* **Description of the task**
The full listing is to be returned exactly as given, but without pictures.

* **Data provided**
Start of Block

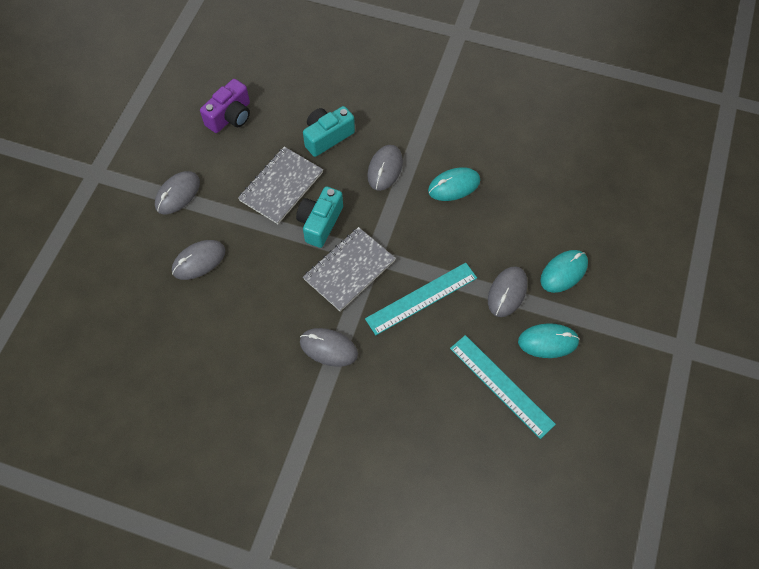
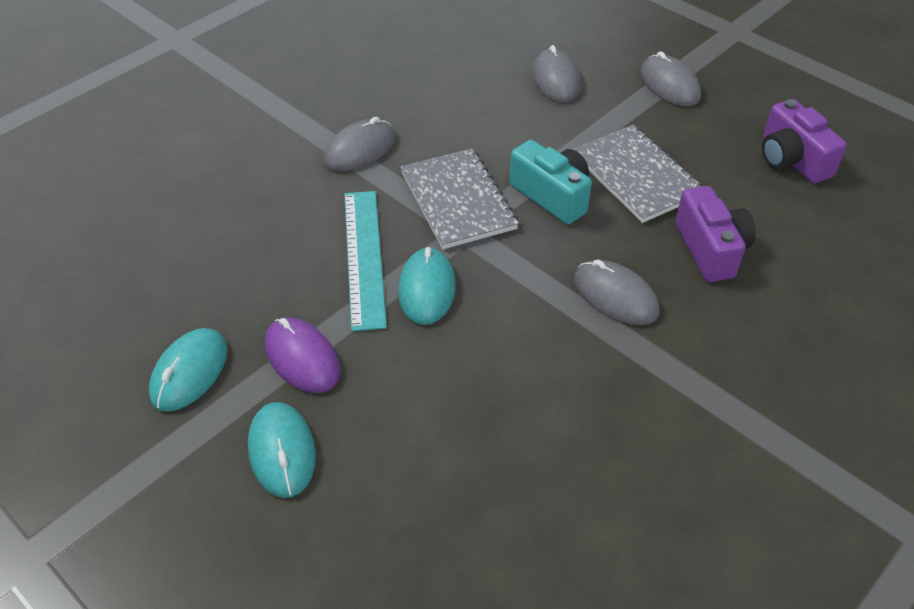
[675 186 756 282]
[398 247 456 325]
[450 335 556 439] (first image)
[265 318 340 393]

End of Block

* **Your response**
[675 186 756 282]
[398 247 456 325]
[450 335 556 439] (first image)
[265 318 340 393]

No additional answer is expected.